[[ Exercise data open ]]
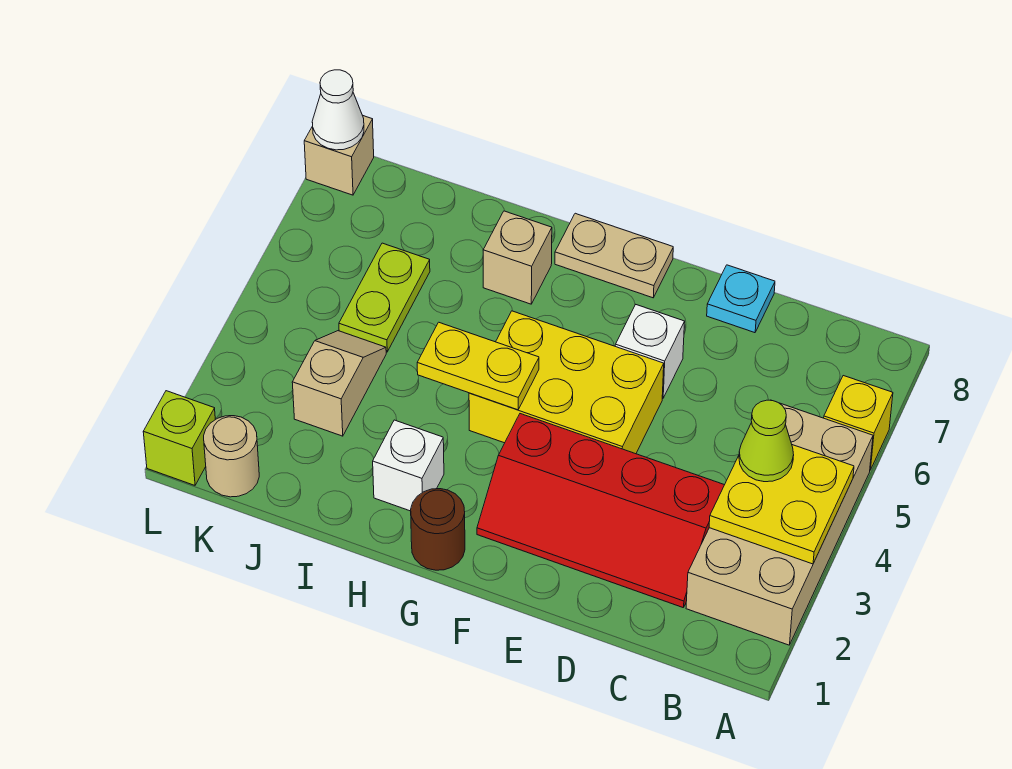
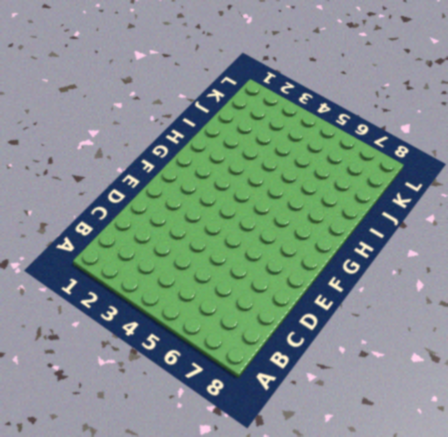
none -> tan brick A2:B5 level 1
none -> yellow brick A6 level 1
none -> red slope C2:F3 level 1 top 3

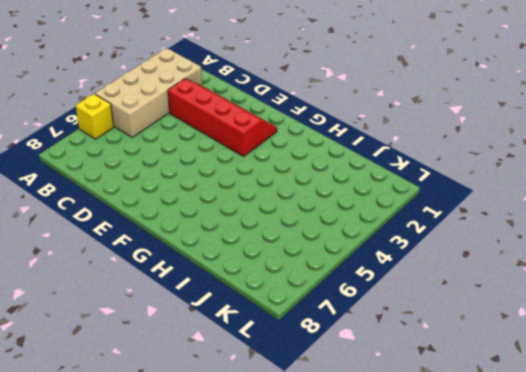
none -> cyan plate D8 level 1
none -> yellow brick E4:G5 level 1
none -> white brick E6 level 1

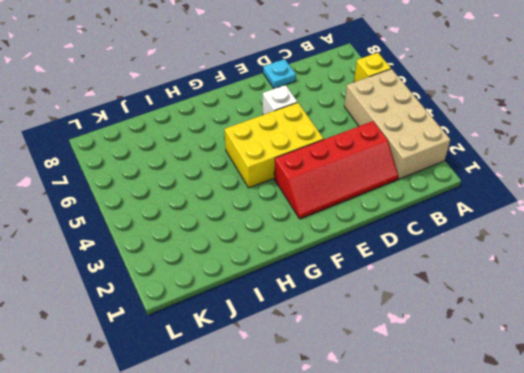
none -> tan plate F8:G8 level 1
none -> brown round brick G1 level 1
none -> white brick H2 level 1

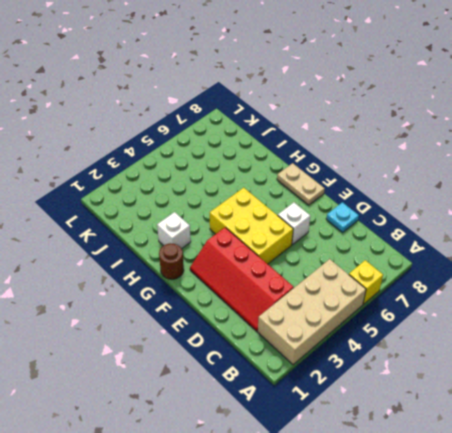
none -> tan brick H7 level 1
none -> tan slope J3:J4 level 1 top 3
none -> lime plate J5:J6 level 1

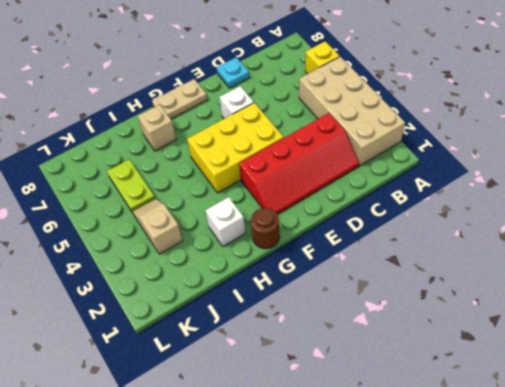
none -> tan round brick K1 level 1
none -> lime brick L1 level 1
none -> tan brick L8 level 1

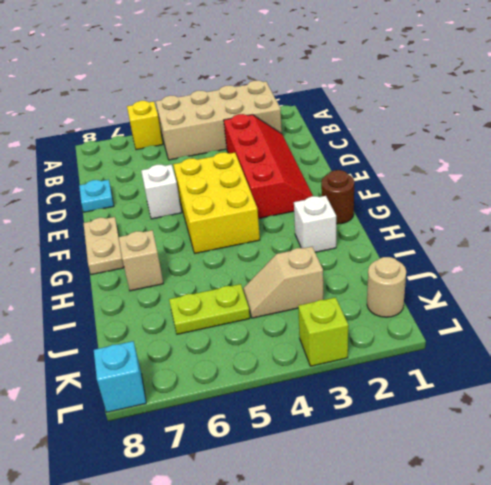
lime brick L3 level 1 -> lime brick L1 level 1
cyan brick L8 level 1 -> tan brick L8 level 1
none -> yellow plate A3:B4 level 2
none -> yellow plate G4:H4 level 2
none -> white cone L8 level 2

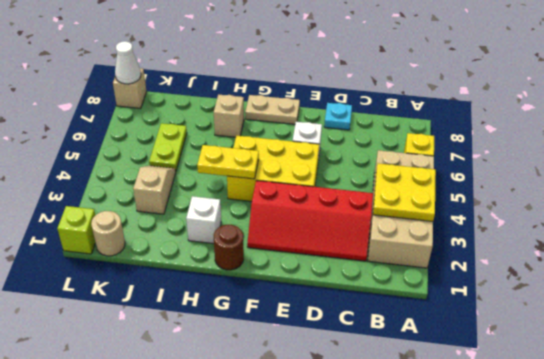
none -> lime cone B4 level 3

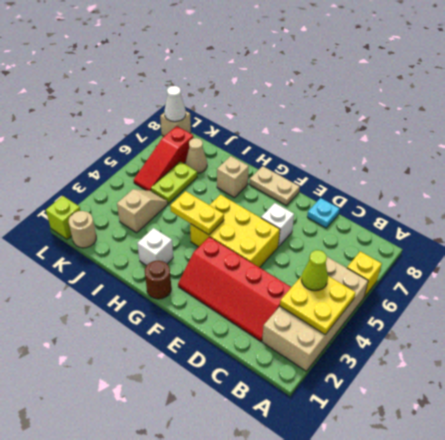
tan cone J7 level 1 -> none
red slope K5:K7 level 1 top 7 -> none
[[ Exercise data closed ]]
Required work:
Return all lines from the data above with "brick" in them.

Solution for this exercise:
none -> tan brick A2:B5 level 1
none -> yellow brick A6 level 1
none -> yellow brick E4:G5 level 1
none -> white brick E6 level 1
none -> brown round brick G1 level 1
none -> white brick H2 level 1
none -> tan brick H7 level 1
none -> tan round brick K1 level 1
none -> lime brick L1 level 1
none -> tan brick L8 level 1
lime brick L3 level 1 -> lime brick L1 level 1
cyan brick L8 level 1 -> tan brick L8 level 1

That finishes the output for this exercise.